* **Required work**: Copy the rows word for word, starting at the first row and ending at the row that contains "orange L-shape: moved 30 px right", with both of those rows included.

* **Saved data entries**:
+--
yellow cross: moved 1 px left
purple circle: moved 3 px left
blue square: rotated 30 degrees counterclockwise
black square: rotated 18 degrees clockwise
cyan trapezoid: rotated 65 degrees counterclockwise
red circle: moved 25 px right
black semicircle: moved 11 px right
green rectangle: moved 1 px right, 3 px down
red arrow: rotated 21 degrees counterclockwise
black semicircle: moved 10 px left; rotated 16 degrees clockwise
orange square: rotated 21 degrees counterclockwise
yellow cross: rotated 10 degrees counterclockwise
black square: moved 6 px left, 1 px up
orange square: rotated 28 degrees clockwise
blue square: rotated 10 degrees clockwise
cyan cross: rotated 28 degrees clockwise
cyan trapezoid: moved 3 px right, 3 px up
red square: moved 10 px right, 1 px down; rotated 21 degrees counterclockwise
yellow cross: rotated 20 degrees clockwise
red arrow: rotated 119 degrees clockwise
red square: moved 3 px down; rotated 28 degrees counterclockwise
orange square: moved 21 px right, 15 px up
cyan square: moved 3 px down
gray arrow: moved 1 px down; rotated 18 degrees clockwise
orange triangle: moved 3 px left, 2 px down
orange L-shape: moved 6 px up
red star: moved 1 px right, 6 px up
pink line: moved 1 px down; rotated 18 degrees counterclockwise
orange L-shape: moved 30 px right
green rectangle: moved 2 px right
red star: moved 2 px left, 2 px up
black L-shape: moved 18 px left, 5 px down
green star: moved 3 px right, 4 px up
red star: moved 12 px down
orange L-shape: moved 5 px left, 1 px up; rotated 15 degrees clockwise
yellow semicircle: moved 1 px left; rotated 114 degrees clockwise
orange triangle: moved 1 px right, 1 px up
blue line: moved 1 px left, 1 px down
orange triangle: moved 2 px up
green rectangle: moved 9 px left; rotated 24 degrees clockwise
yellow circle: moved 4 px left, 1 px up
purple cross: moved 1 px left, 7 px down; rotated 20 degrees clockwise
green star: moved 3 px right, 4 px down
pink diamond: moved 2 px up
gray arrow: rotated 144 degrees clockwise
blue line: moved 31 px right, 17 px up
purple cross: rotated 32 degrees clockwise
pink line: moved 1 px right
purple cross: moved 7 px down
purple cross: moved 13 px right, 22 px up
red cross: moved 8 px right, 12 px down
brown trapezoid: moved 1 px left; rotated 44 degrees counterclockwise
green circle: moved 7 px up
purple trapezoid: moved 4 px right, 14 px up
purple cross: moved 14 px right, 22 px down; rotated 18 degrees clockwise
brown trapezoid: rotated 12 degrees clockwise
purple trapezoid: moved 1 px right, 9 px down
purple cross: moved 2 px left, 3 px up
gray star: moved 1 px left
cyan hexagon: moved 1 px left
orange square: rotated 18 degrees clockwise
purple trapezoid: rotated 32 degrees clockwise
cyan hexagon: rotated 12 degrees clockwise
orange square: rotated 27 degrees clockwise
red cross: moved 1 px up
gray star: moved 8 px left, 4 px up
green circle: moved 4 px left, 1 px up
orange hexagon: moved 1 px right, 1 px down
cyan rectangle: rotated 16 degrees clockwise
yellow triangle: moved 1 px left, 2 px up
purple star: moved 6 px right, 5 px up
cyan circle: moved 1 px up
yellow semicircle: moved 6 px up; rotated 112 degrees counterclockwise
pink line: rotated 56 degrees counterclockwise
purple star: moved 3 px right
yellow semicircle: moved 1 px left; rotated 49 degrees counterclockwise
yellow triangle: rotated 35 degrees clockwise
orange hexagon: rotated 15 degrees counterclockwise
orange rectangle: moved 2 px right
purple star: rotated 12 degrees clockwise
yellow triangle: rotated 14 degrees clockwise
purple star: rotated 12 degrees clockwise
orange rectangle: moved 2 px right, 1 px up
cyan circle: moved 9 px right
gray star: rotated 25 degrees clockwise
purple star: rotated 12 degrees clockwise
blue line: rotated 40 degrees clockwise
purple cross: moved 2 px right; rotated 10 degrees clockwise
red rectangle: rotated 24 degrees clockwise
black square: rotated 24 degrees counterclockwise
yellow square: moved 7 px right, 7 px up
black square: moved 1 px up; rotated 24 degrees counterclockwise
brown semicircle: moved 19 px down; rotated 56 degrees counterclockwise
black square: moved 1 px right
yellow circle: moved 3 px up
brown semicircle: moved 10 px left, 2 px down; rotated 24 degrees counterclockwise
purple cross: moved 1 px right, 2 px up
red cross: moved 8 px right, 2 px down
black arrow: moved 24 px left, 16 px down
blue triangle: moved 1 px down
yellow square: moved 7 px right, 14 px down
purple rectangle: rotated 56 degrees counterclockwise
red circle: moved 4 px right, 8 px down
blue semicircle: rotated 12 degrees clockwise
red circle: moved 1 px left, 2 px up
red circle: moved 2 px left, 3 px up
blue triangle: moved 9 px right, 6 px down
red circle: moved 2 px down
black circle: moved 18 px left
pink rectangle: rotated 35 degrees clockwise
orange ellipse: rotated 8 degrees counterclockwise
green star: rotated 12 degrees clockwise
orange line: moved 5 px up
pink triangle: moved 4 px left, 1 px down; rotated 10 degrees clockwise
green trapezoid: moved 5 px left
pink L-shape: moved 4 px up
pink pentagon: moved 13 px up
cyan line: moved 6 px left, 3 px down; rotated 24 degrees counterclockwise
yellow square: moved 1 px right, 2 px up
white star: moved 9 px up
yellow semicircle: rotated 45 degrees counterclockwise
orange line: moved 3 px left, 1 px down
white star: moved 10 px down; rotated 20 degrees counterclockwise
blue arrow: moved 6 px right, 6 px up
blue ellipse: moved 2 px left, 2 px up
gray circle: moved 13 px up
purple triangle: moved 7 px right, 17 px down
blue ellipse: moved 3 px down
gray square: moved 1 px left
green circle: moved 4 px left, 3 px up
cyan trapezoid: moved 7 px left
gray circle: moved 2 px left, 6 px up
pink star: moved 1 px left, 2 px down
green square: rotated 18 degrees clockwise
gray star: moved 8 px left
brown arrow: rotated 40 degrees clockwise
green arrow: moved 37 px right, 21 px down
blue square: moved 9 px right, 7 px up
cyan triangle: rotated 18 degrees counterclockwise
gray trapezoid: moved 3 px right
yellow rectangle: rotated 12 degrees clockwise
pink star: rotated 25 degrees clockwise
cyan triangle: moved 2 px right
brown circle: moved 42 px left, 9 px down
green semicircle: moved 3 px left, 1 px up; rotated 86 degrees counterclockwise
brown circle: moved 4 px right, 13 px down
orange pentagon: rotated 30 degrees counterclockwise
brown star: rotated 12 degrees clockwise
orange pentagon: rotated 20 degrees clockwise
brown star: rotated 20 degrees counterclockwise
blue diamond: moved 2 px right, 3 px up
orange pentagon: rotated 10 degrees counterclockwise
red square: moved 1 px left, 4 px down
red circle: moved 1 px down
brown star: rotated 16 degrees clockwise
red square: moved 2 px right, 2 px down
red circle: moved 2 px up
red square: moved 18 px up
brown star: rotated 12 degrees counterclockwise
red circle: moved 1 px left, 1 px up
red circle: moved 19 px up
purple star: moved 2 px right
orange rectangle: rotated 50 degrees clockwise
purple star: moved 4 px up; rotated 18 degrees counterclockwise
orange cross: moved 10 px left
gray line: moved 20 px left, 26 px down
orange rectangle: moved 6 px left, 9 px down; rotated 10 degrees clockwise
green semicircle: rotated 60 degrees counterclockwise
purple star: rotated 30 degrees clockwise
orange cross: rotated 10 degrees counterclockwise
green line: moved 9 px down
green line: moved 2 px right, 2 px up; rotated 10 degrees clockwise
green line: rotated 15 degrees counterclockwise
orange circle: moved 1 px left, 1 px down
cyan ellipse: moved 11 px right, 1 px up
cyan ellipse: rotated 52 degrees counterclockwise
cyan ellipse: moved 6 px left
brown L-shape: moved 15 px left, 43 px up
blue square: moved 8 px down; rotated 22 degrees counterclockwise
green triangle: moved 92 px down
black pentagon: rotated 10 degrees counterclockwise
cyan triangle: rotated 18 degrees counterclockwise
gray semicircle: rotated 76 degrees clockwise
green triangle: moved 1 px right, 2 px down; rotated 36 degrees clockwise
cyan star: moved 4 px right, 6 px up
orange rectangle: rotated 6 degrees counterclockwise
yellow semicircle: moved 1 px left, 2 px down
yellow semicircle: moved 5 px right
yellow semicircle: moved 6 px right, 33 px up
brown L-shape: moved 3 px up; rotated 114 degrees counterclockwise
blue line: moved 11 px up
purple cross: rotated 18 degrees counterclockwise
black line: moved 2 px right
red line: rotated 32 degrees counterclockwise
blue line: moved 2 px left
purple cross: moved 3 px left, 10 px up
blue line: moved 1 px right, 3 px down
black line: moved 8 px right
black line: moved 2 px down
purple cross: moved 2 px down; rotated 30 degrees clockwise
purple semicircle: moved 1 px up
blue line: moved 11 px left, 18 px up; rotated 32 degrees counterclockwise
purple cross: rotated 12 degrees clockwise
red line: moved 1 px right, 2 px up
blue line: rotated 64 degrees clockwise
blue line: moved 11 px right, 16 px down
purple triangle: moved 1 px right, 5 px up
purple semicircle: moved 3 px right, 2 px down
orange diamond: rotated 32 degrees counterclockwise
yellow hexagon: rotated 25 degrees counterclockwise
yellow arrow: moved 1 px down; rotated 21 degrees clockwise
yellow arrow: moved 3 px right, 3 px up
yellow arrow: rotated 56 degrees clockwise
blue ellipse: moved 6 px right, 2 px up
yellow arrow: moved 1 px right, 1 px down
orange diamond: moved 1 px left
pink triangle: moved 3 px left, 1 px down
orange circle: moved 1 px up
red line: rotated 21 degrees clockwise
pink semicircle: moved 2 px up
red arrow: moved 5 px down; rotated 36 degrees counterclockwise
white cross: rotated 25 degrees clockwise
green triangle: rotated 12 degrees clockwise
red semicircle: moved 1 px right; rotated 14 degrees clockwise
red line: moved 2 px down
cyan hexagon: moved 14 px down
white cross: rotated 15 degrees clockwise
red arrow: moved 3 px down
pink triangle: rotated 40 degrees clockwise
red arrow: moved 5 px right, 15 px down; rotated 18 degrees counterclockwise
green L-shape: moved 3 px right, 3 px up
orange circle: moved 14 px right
+--
* **Result for this task**:
yellow cross: moved 1 px left
purple circle: moved 3 px left
blue square: rotated 30 degrees counterclockwise
black square: rotated 18 degrees clockwise
cyan trapezoid: rotated 65 degrees counterclockwise
red circle: moved 25 px right
black semicircle: moved 11 px right
green rectangle: moved 1 px right, 3 px down
red arrow: rotated 21 degrees counterclockwise
black semicircle: moved 10 px left; rotated 16 degrees clockwise
orange square: rotated 21 degrees counterclockwise
yellow cross: rotated 10 degrees counterclockwise
black square: moved 6 px left, 1 px up
orange square: rotated 28 degrees clockwise
blue square: rotated 10 degrees clockwise
cyan cross: rotated 28 degrees clockwise
cyan trapezoid: moved 3 px right, 3 px up
red square: moved 10 px right, 1 px down; rotated 21 degrees counterclockwise
yellow cross: rotated 20 degrees clockwise
red arrow: rotated 119 degrees clockwise
red square: moved 3 px down; rotated 28 degrees counterclockwise
orange square: moved 21 px right, 15 px up
cyan square: moved 3 px down
gray arrow: moved 1 px down; rotated 18 degrees clockwise
orange triangle: moved 3 px left, 2 px down
orange L-shape: moved 6 px up
red star: moved 1 px right, 6 px up
pink line: moved 1 px down; rotated 18 degrees counterclockwise
orange L-shape: moved 30 px right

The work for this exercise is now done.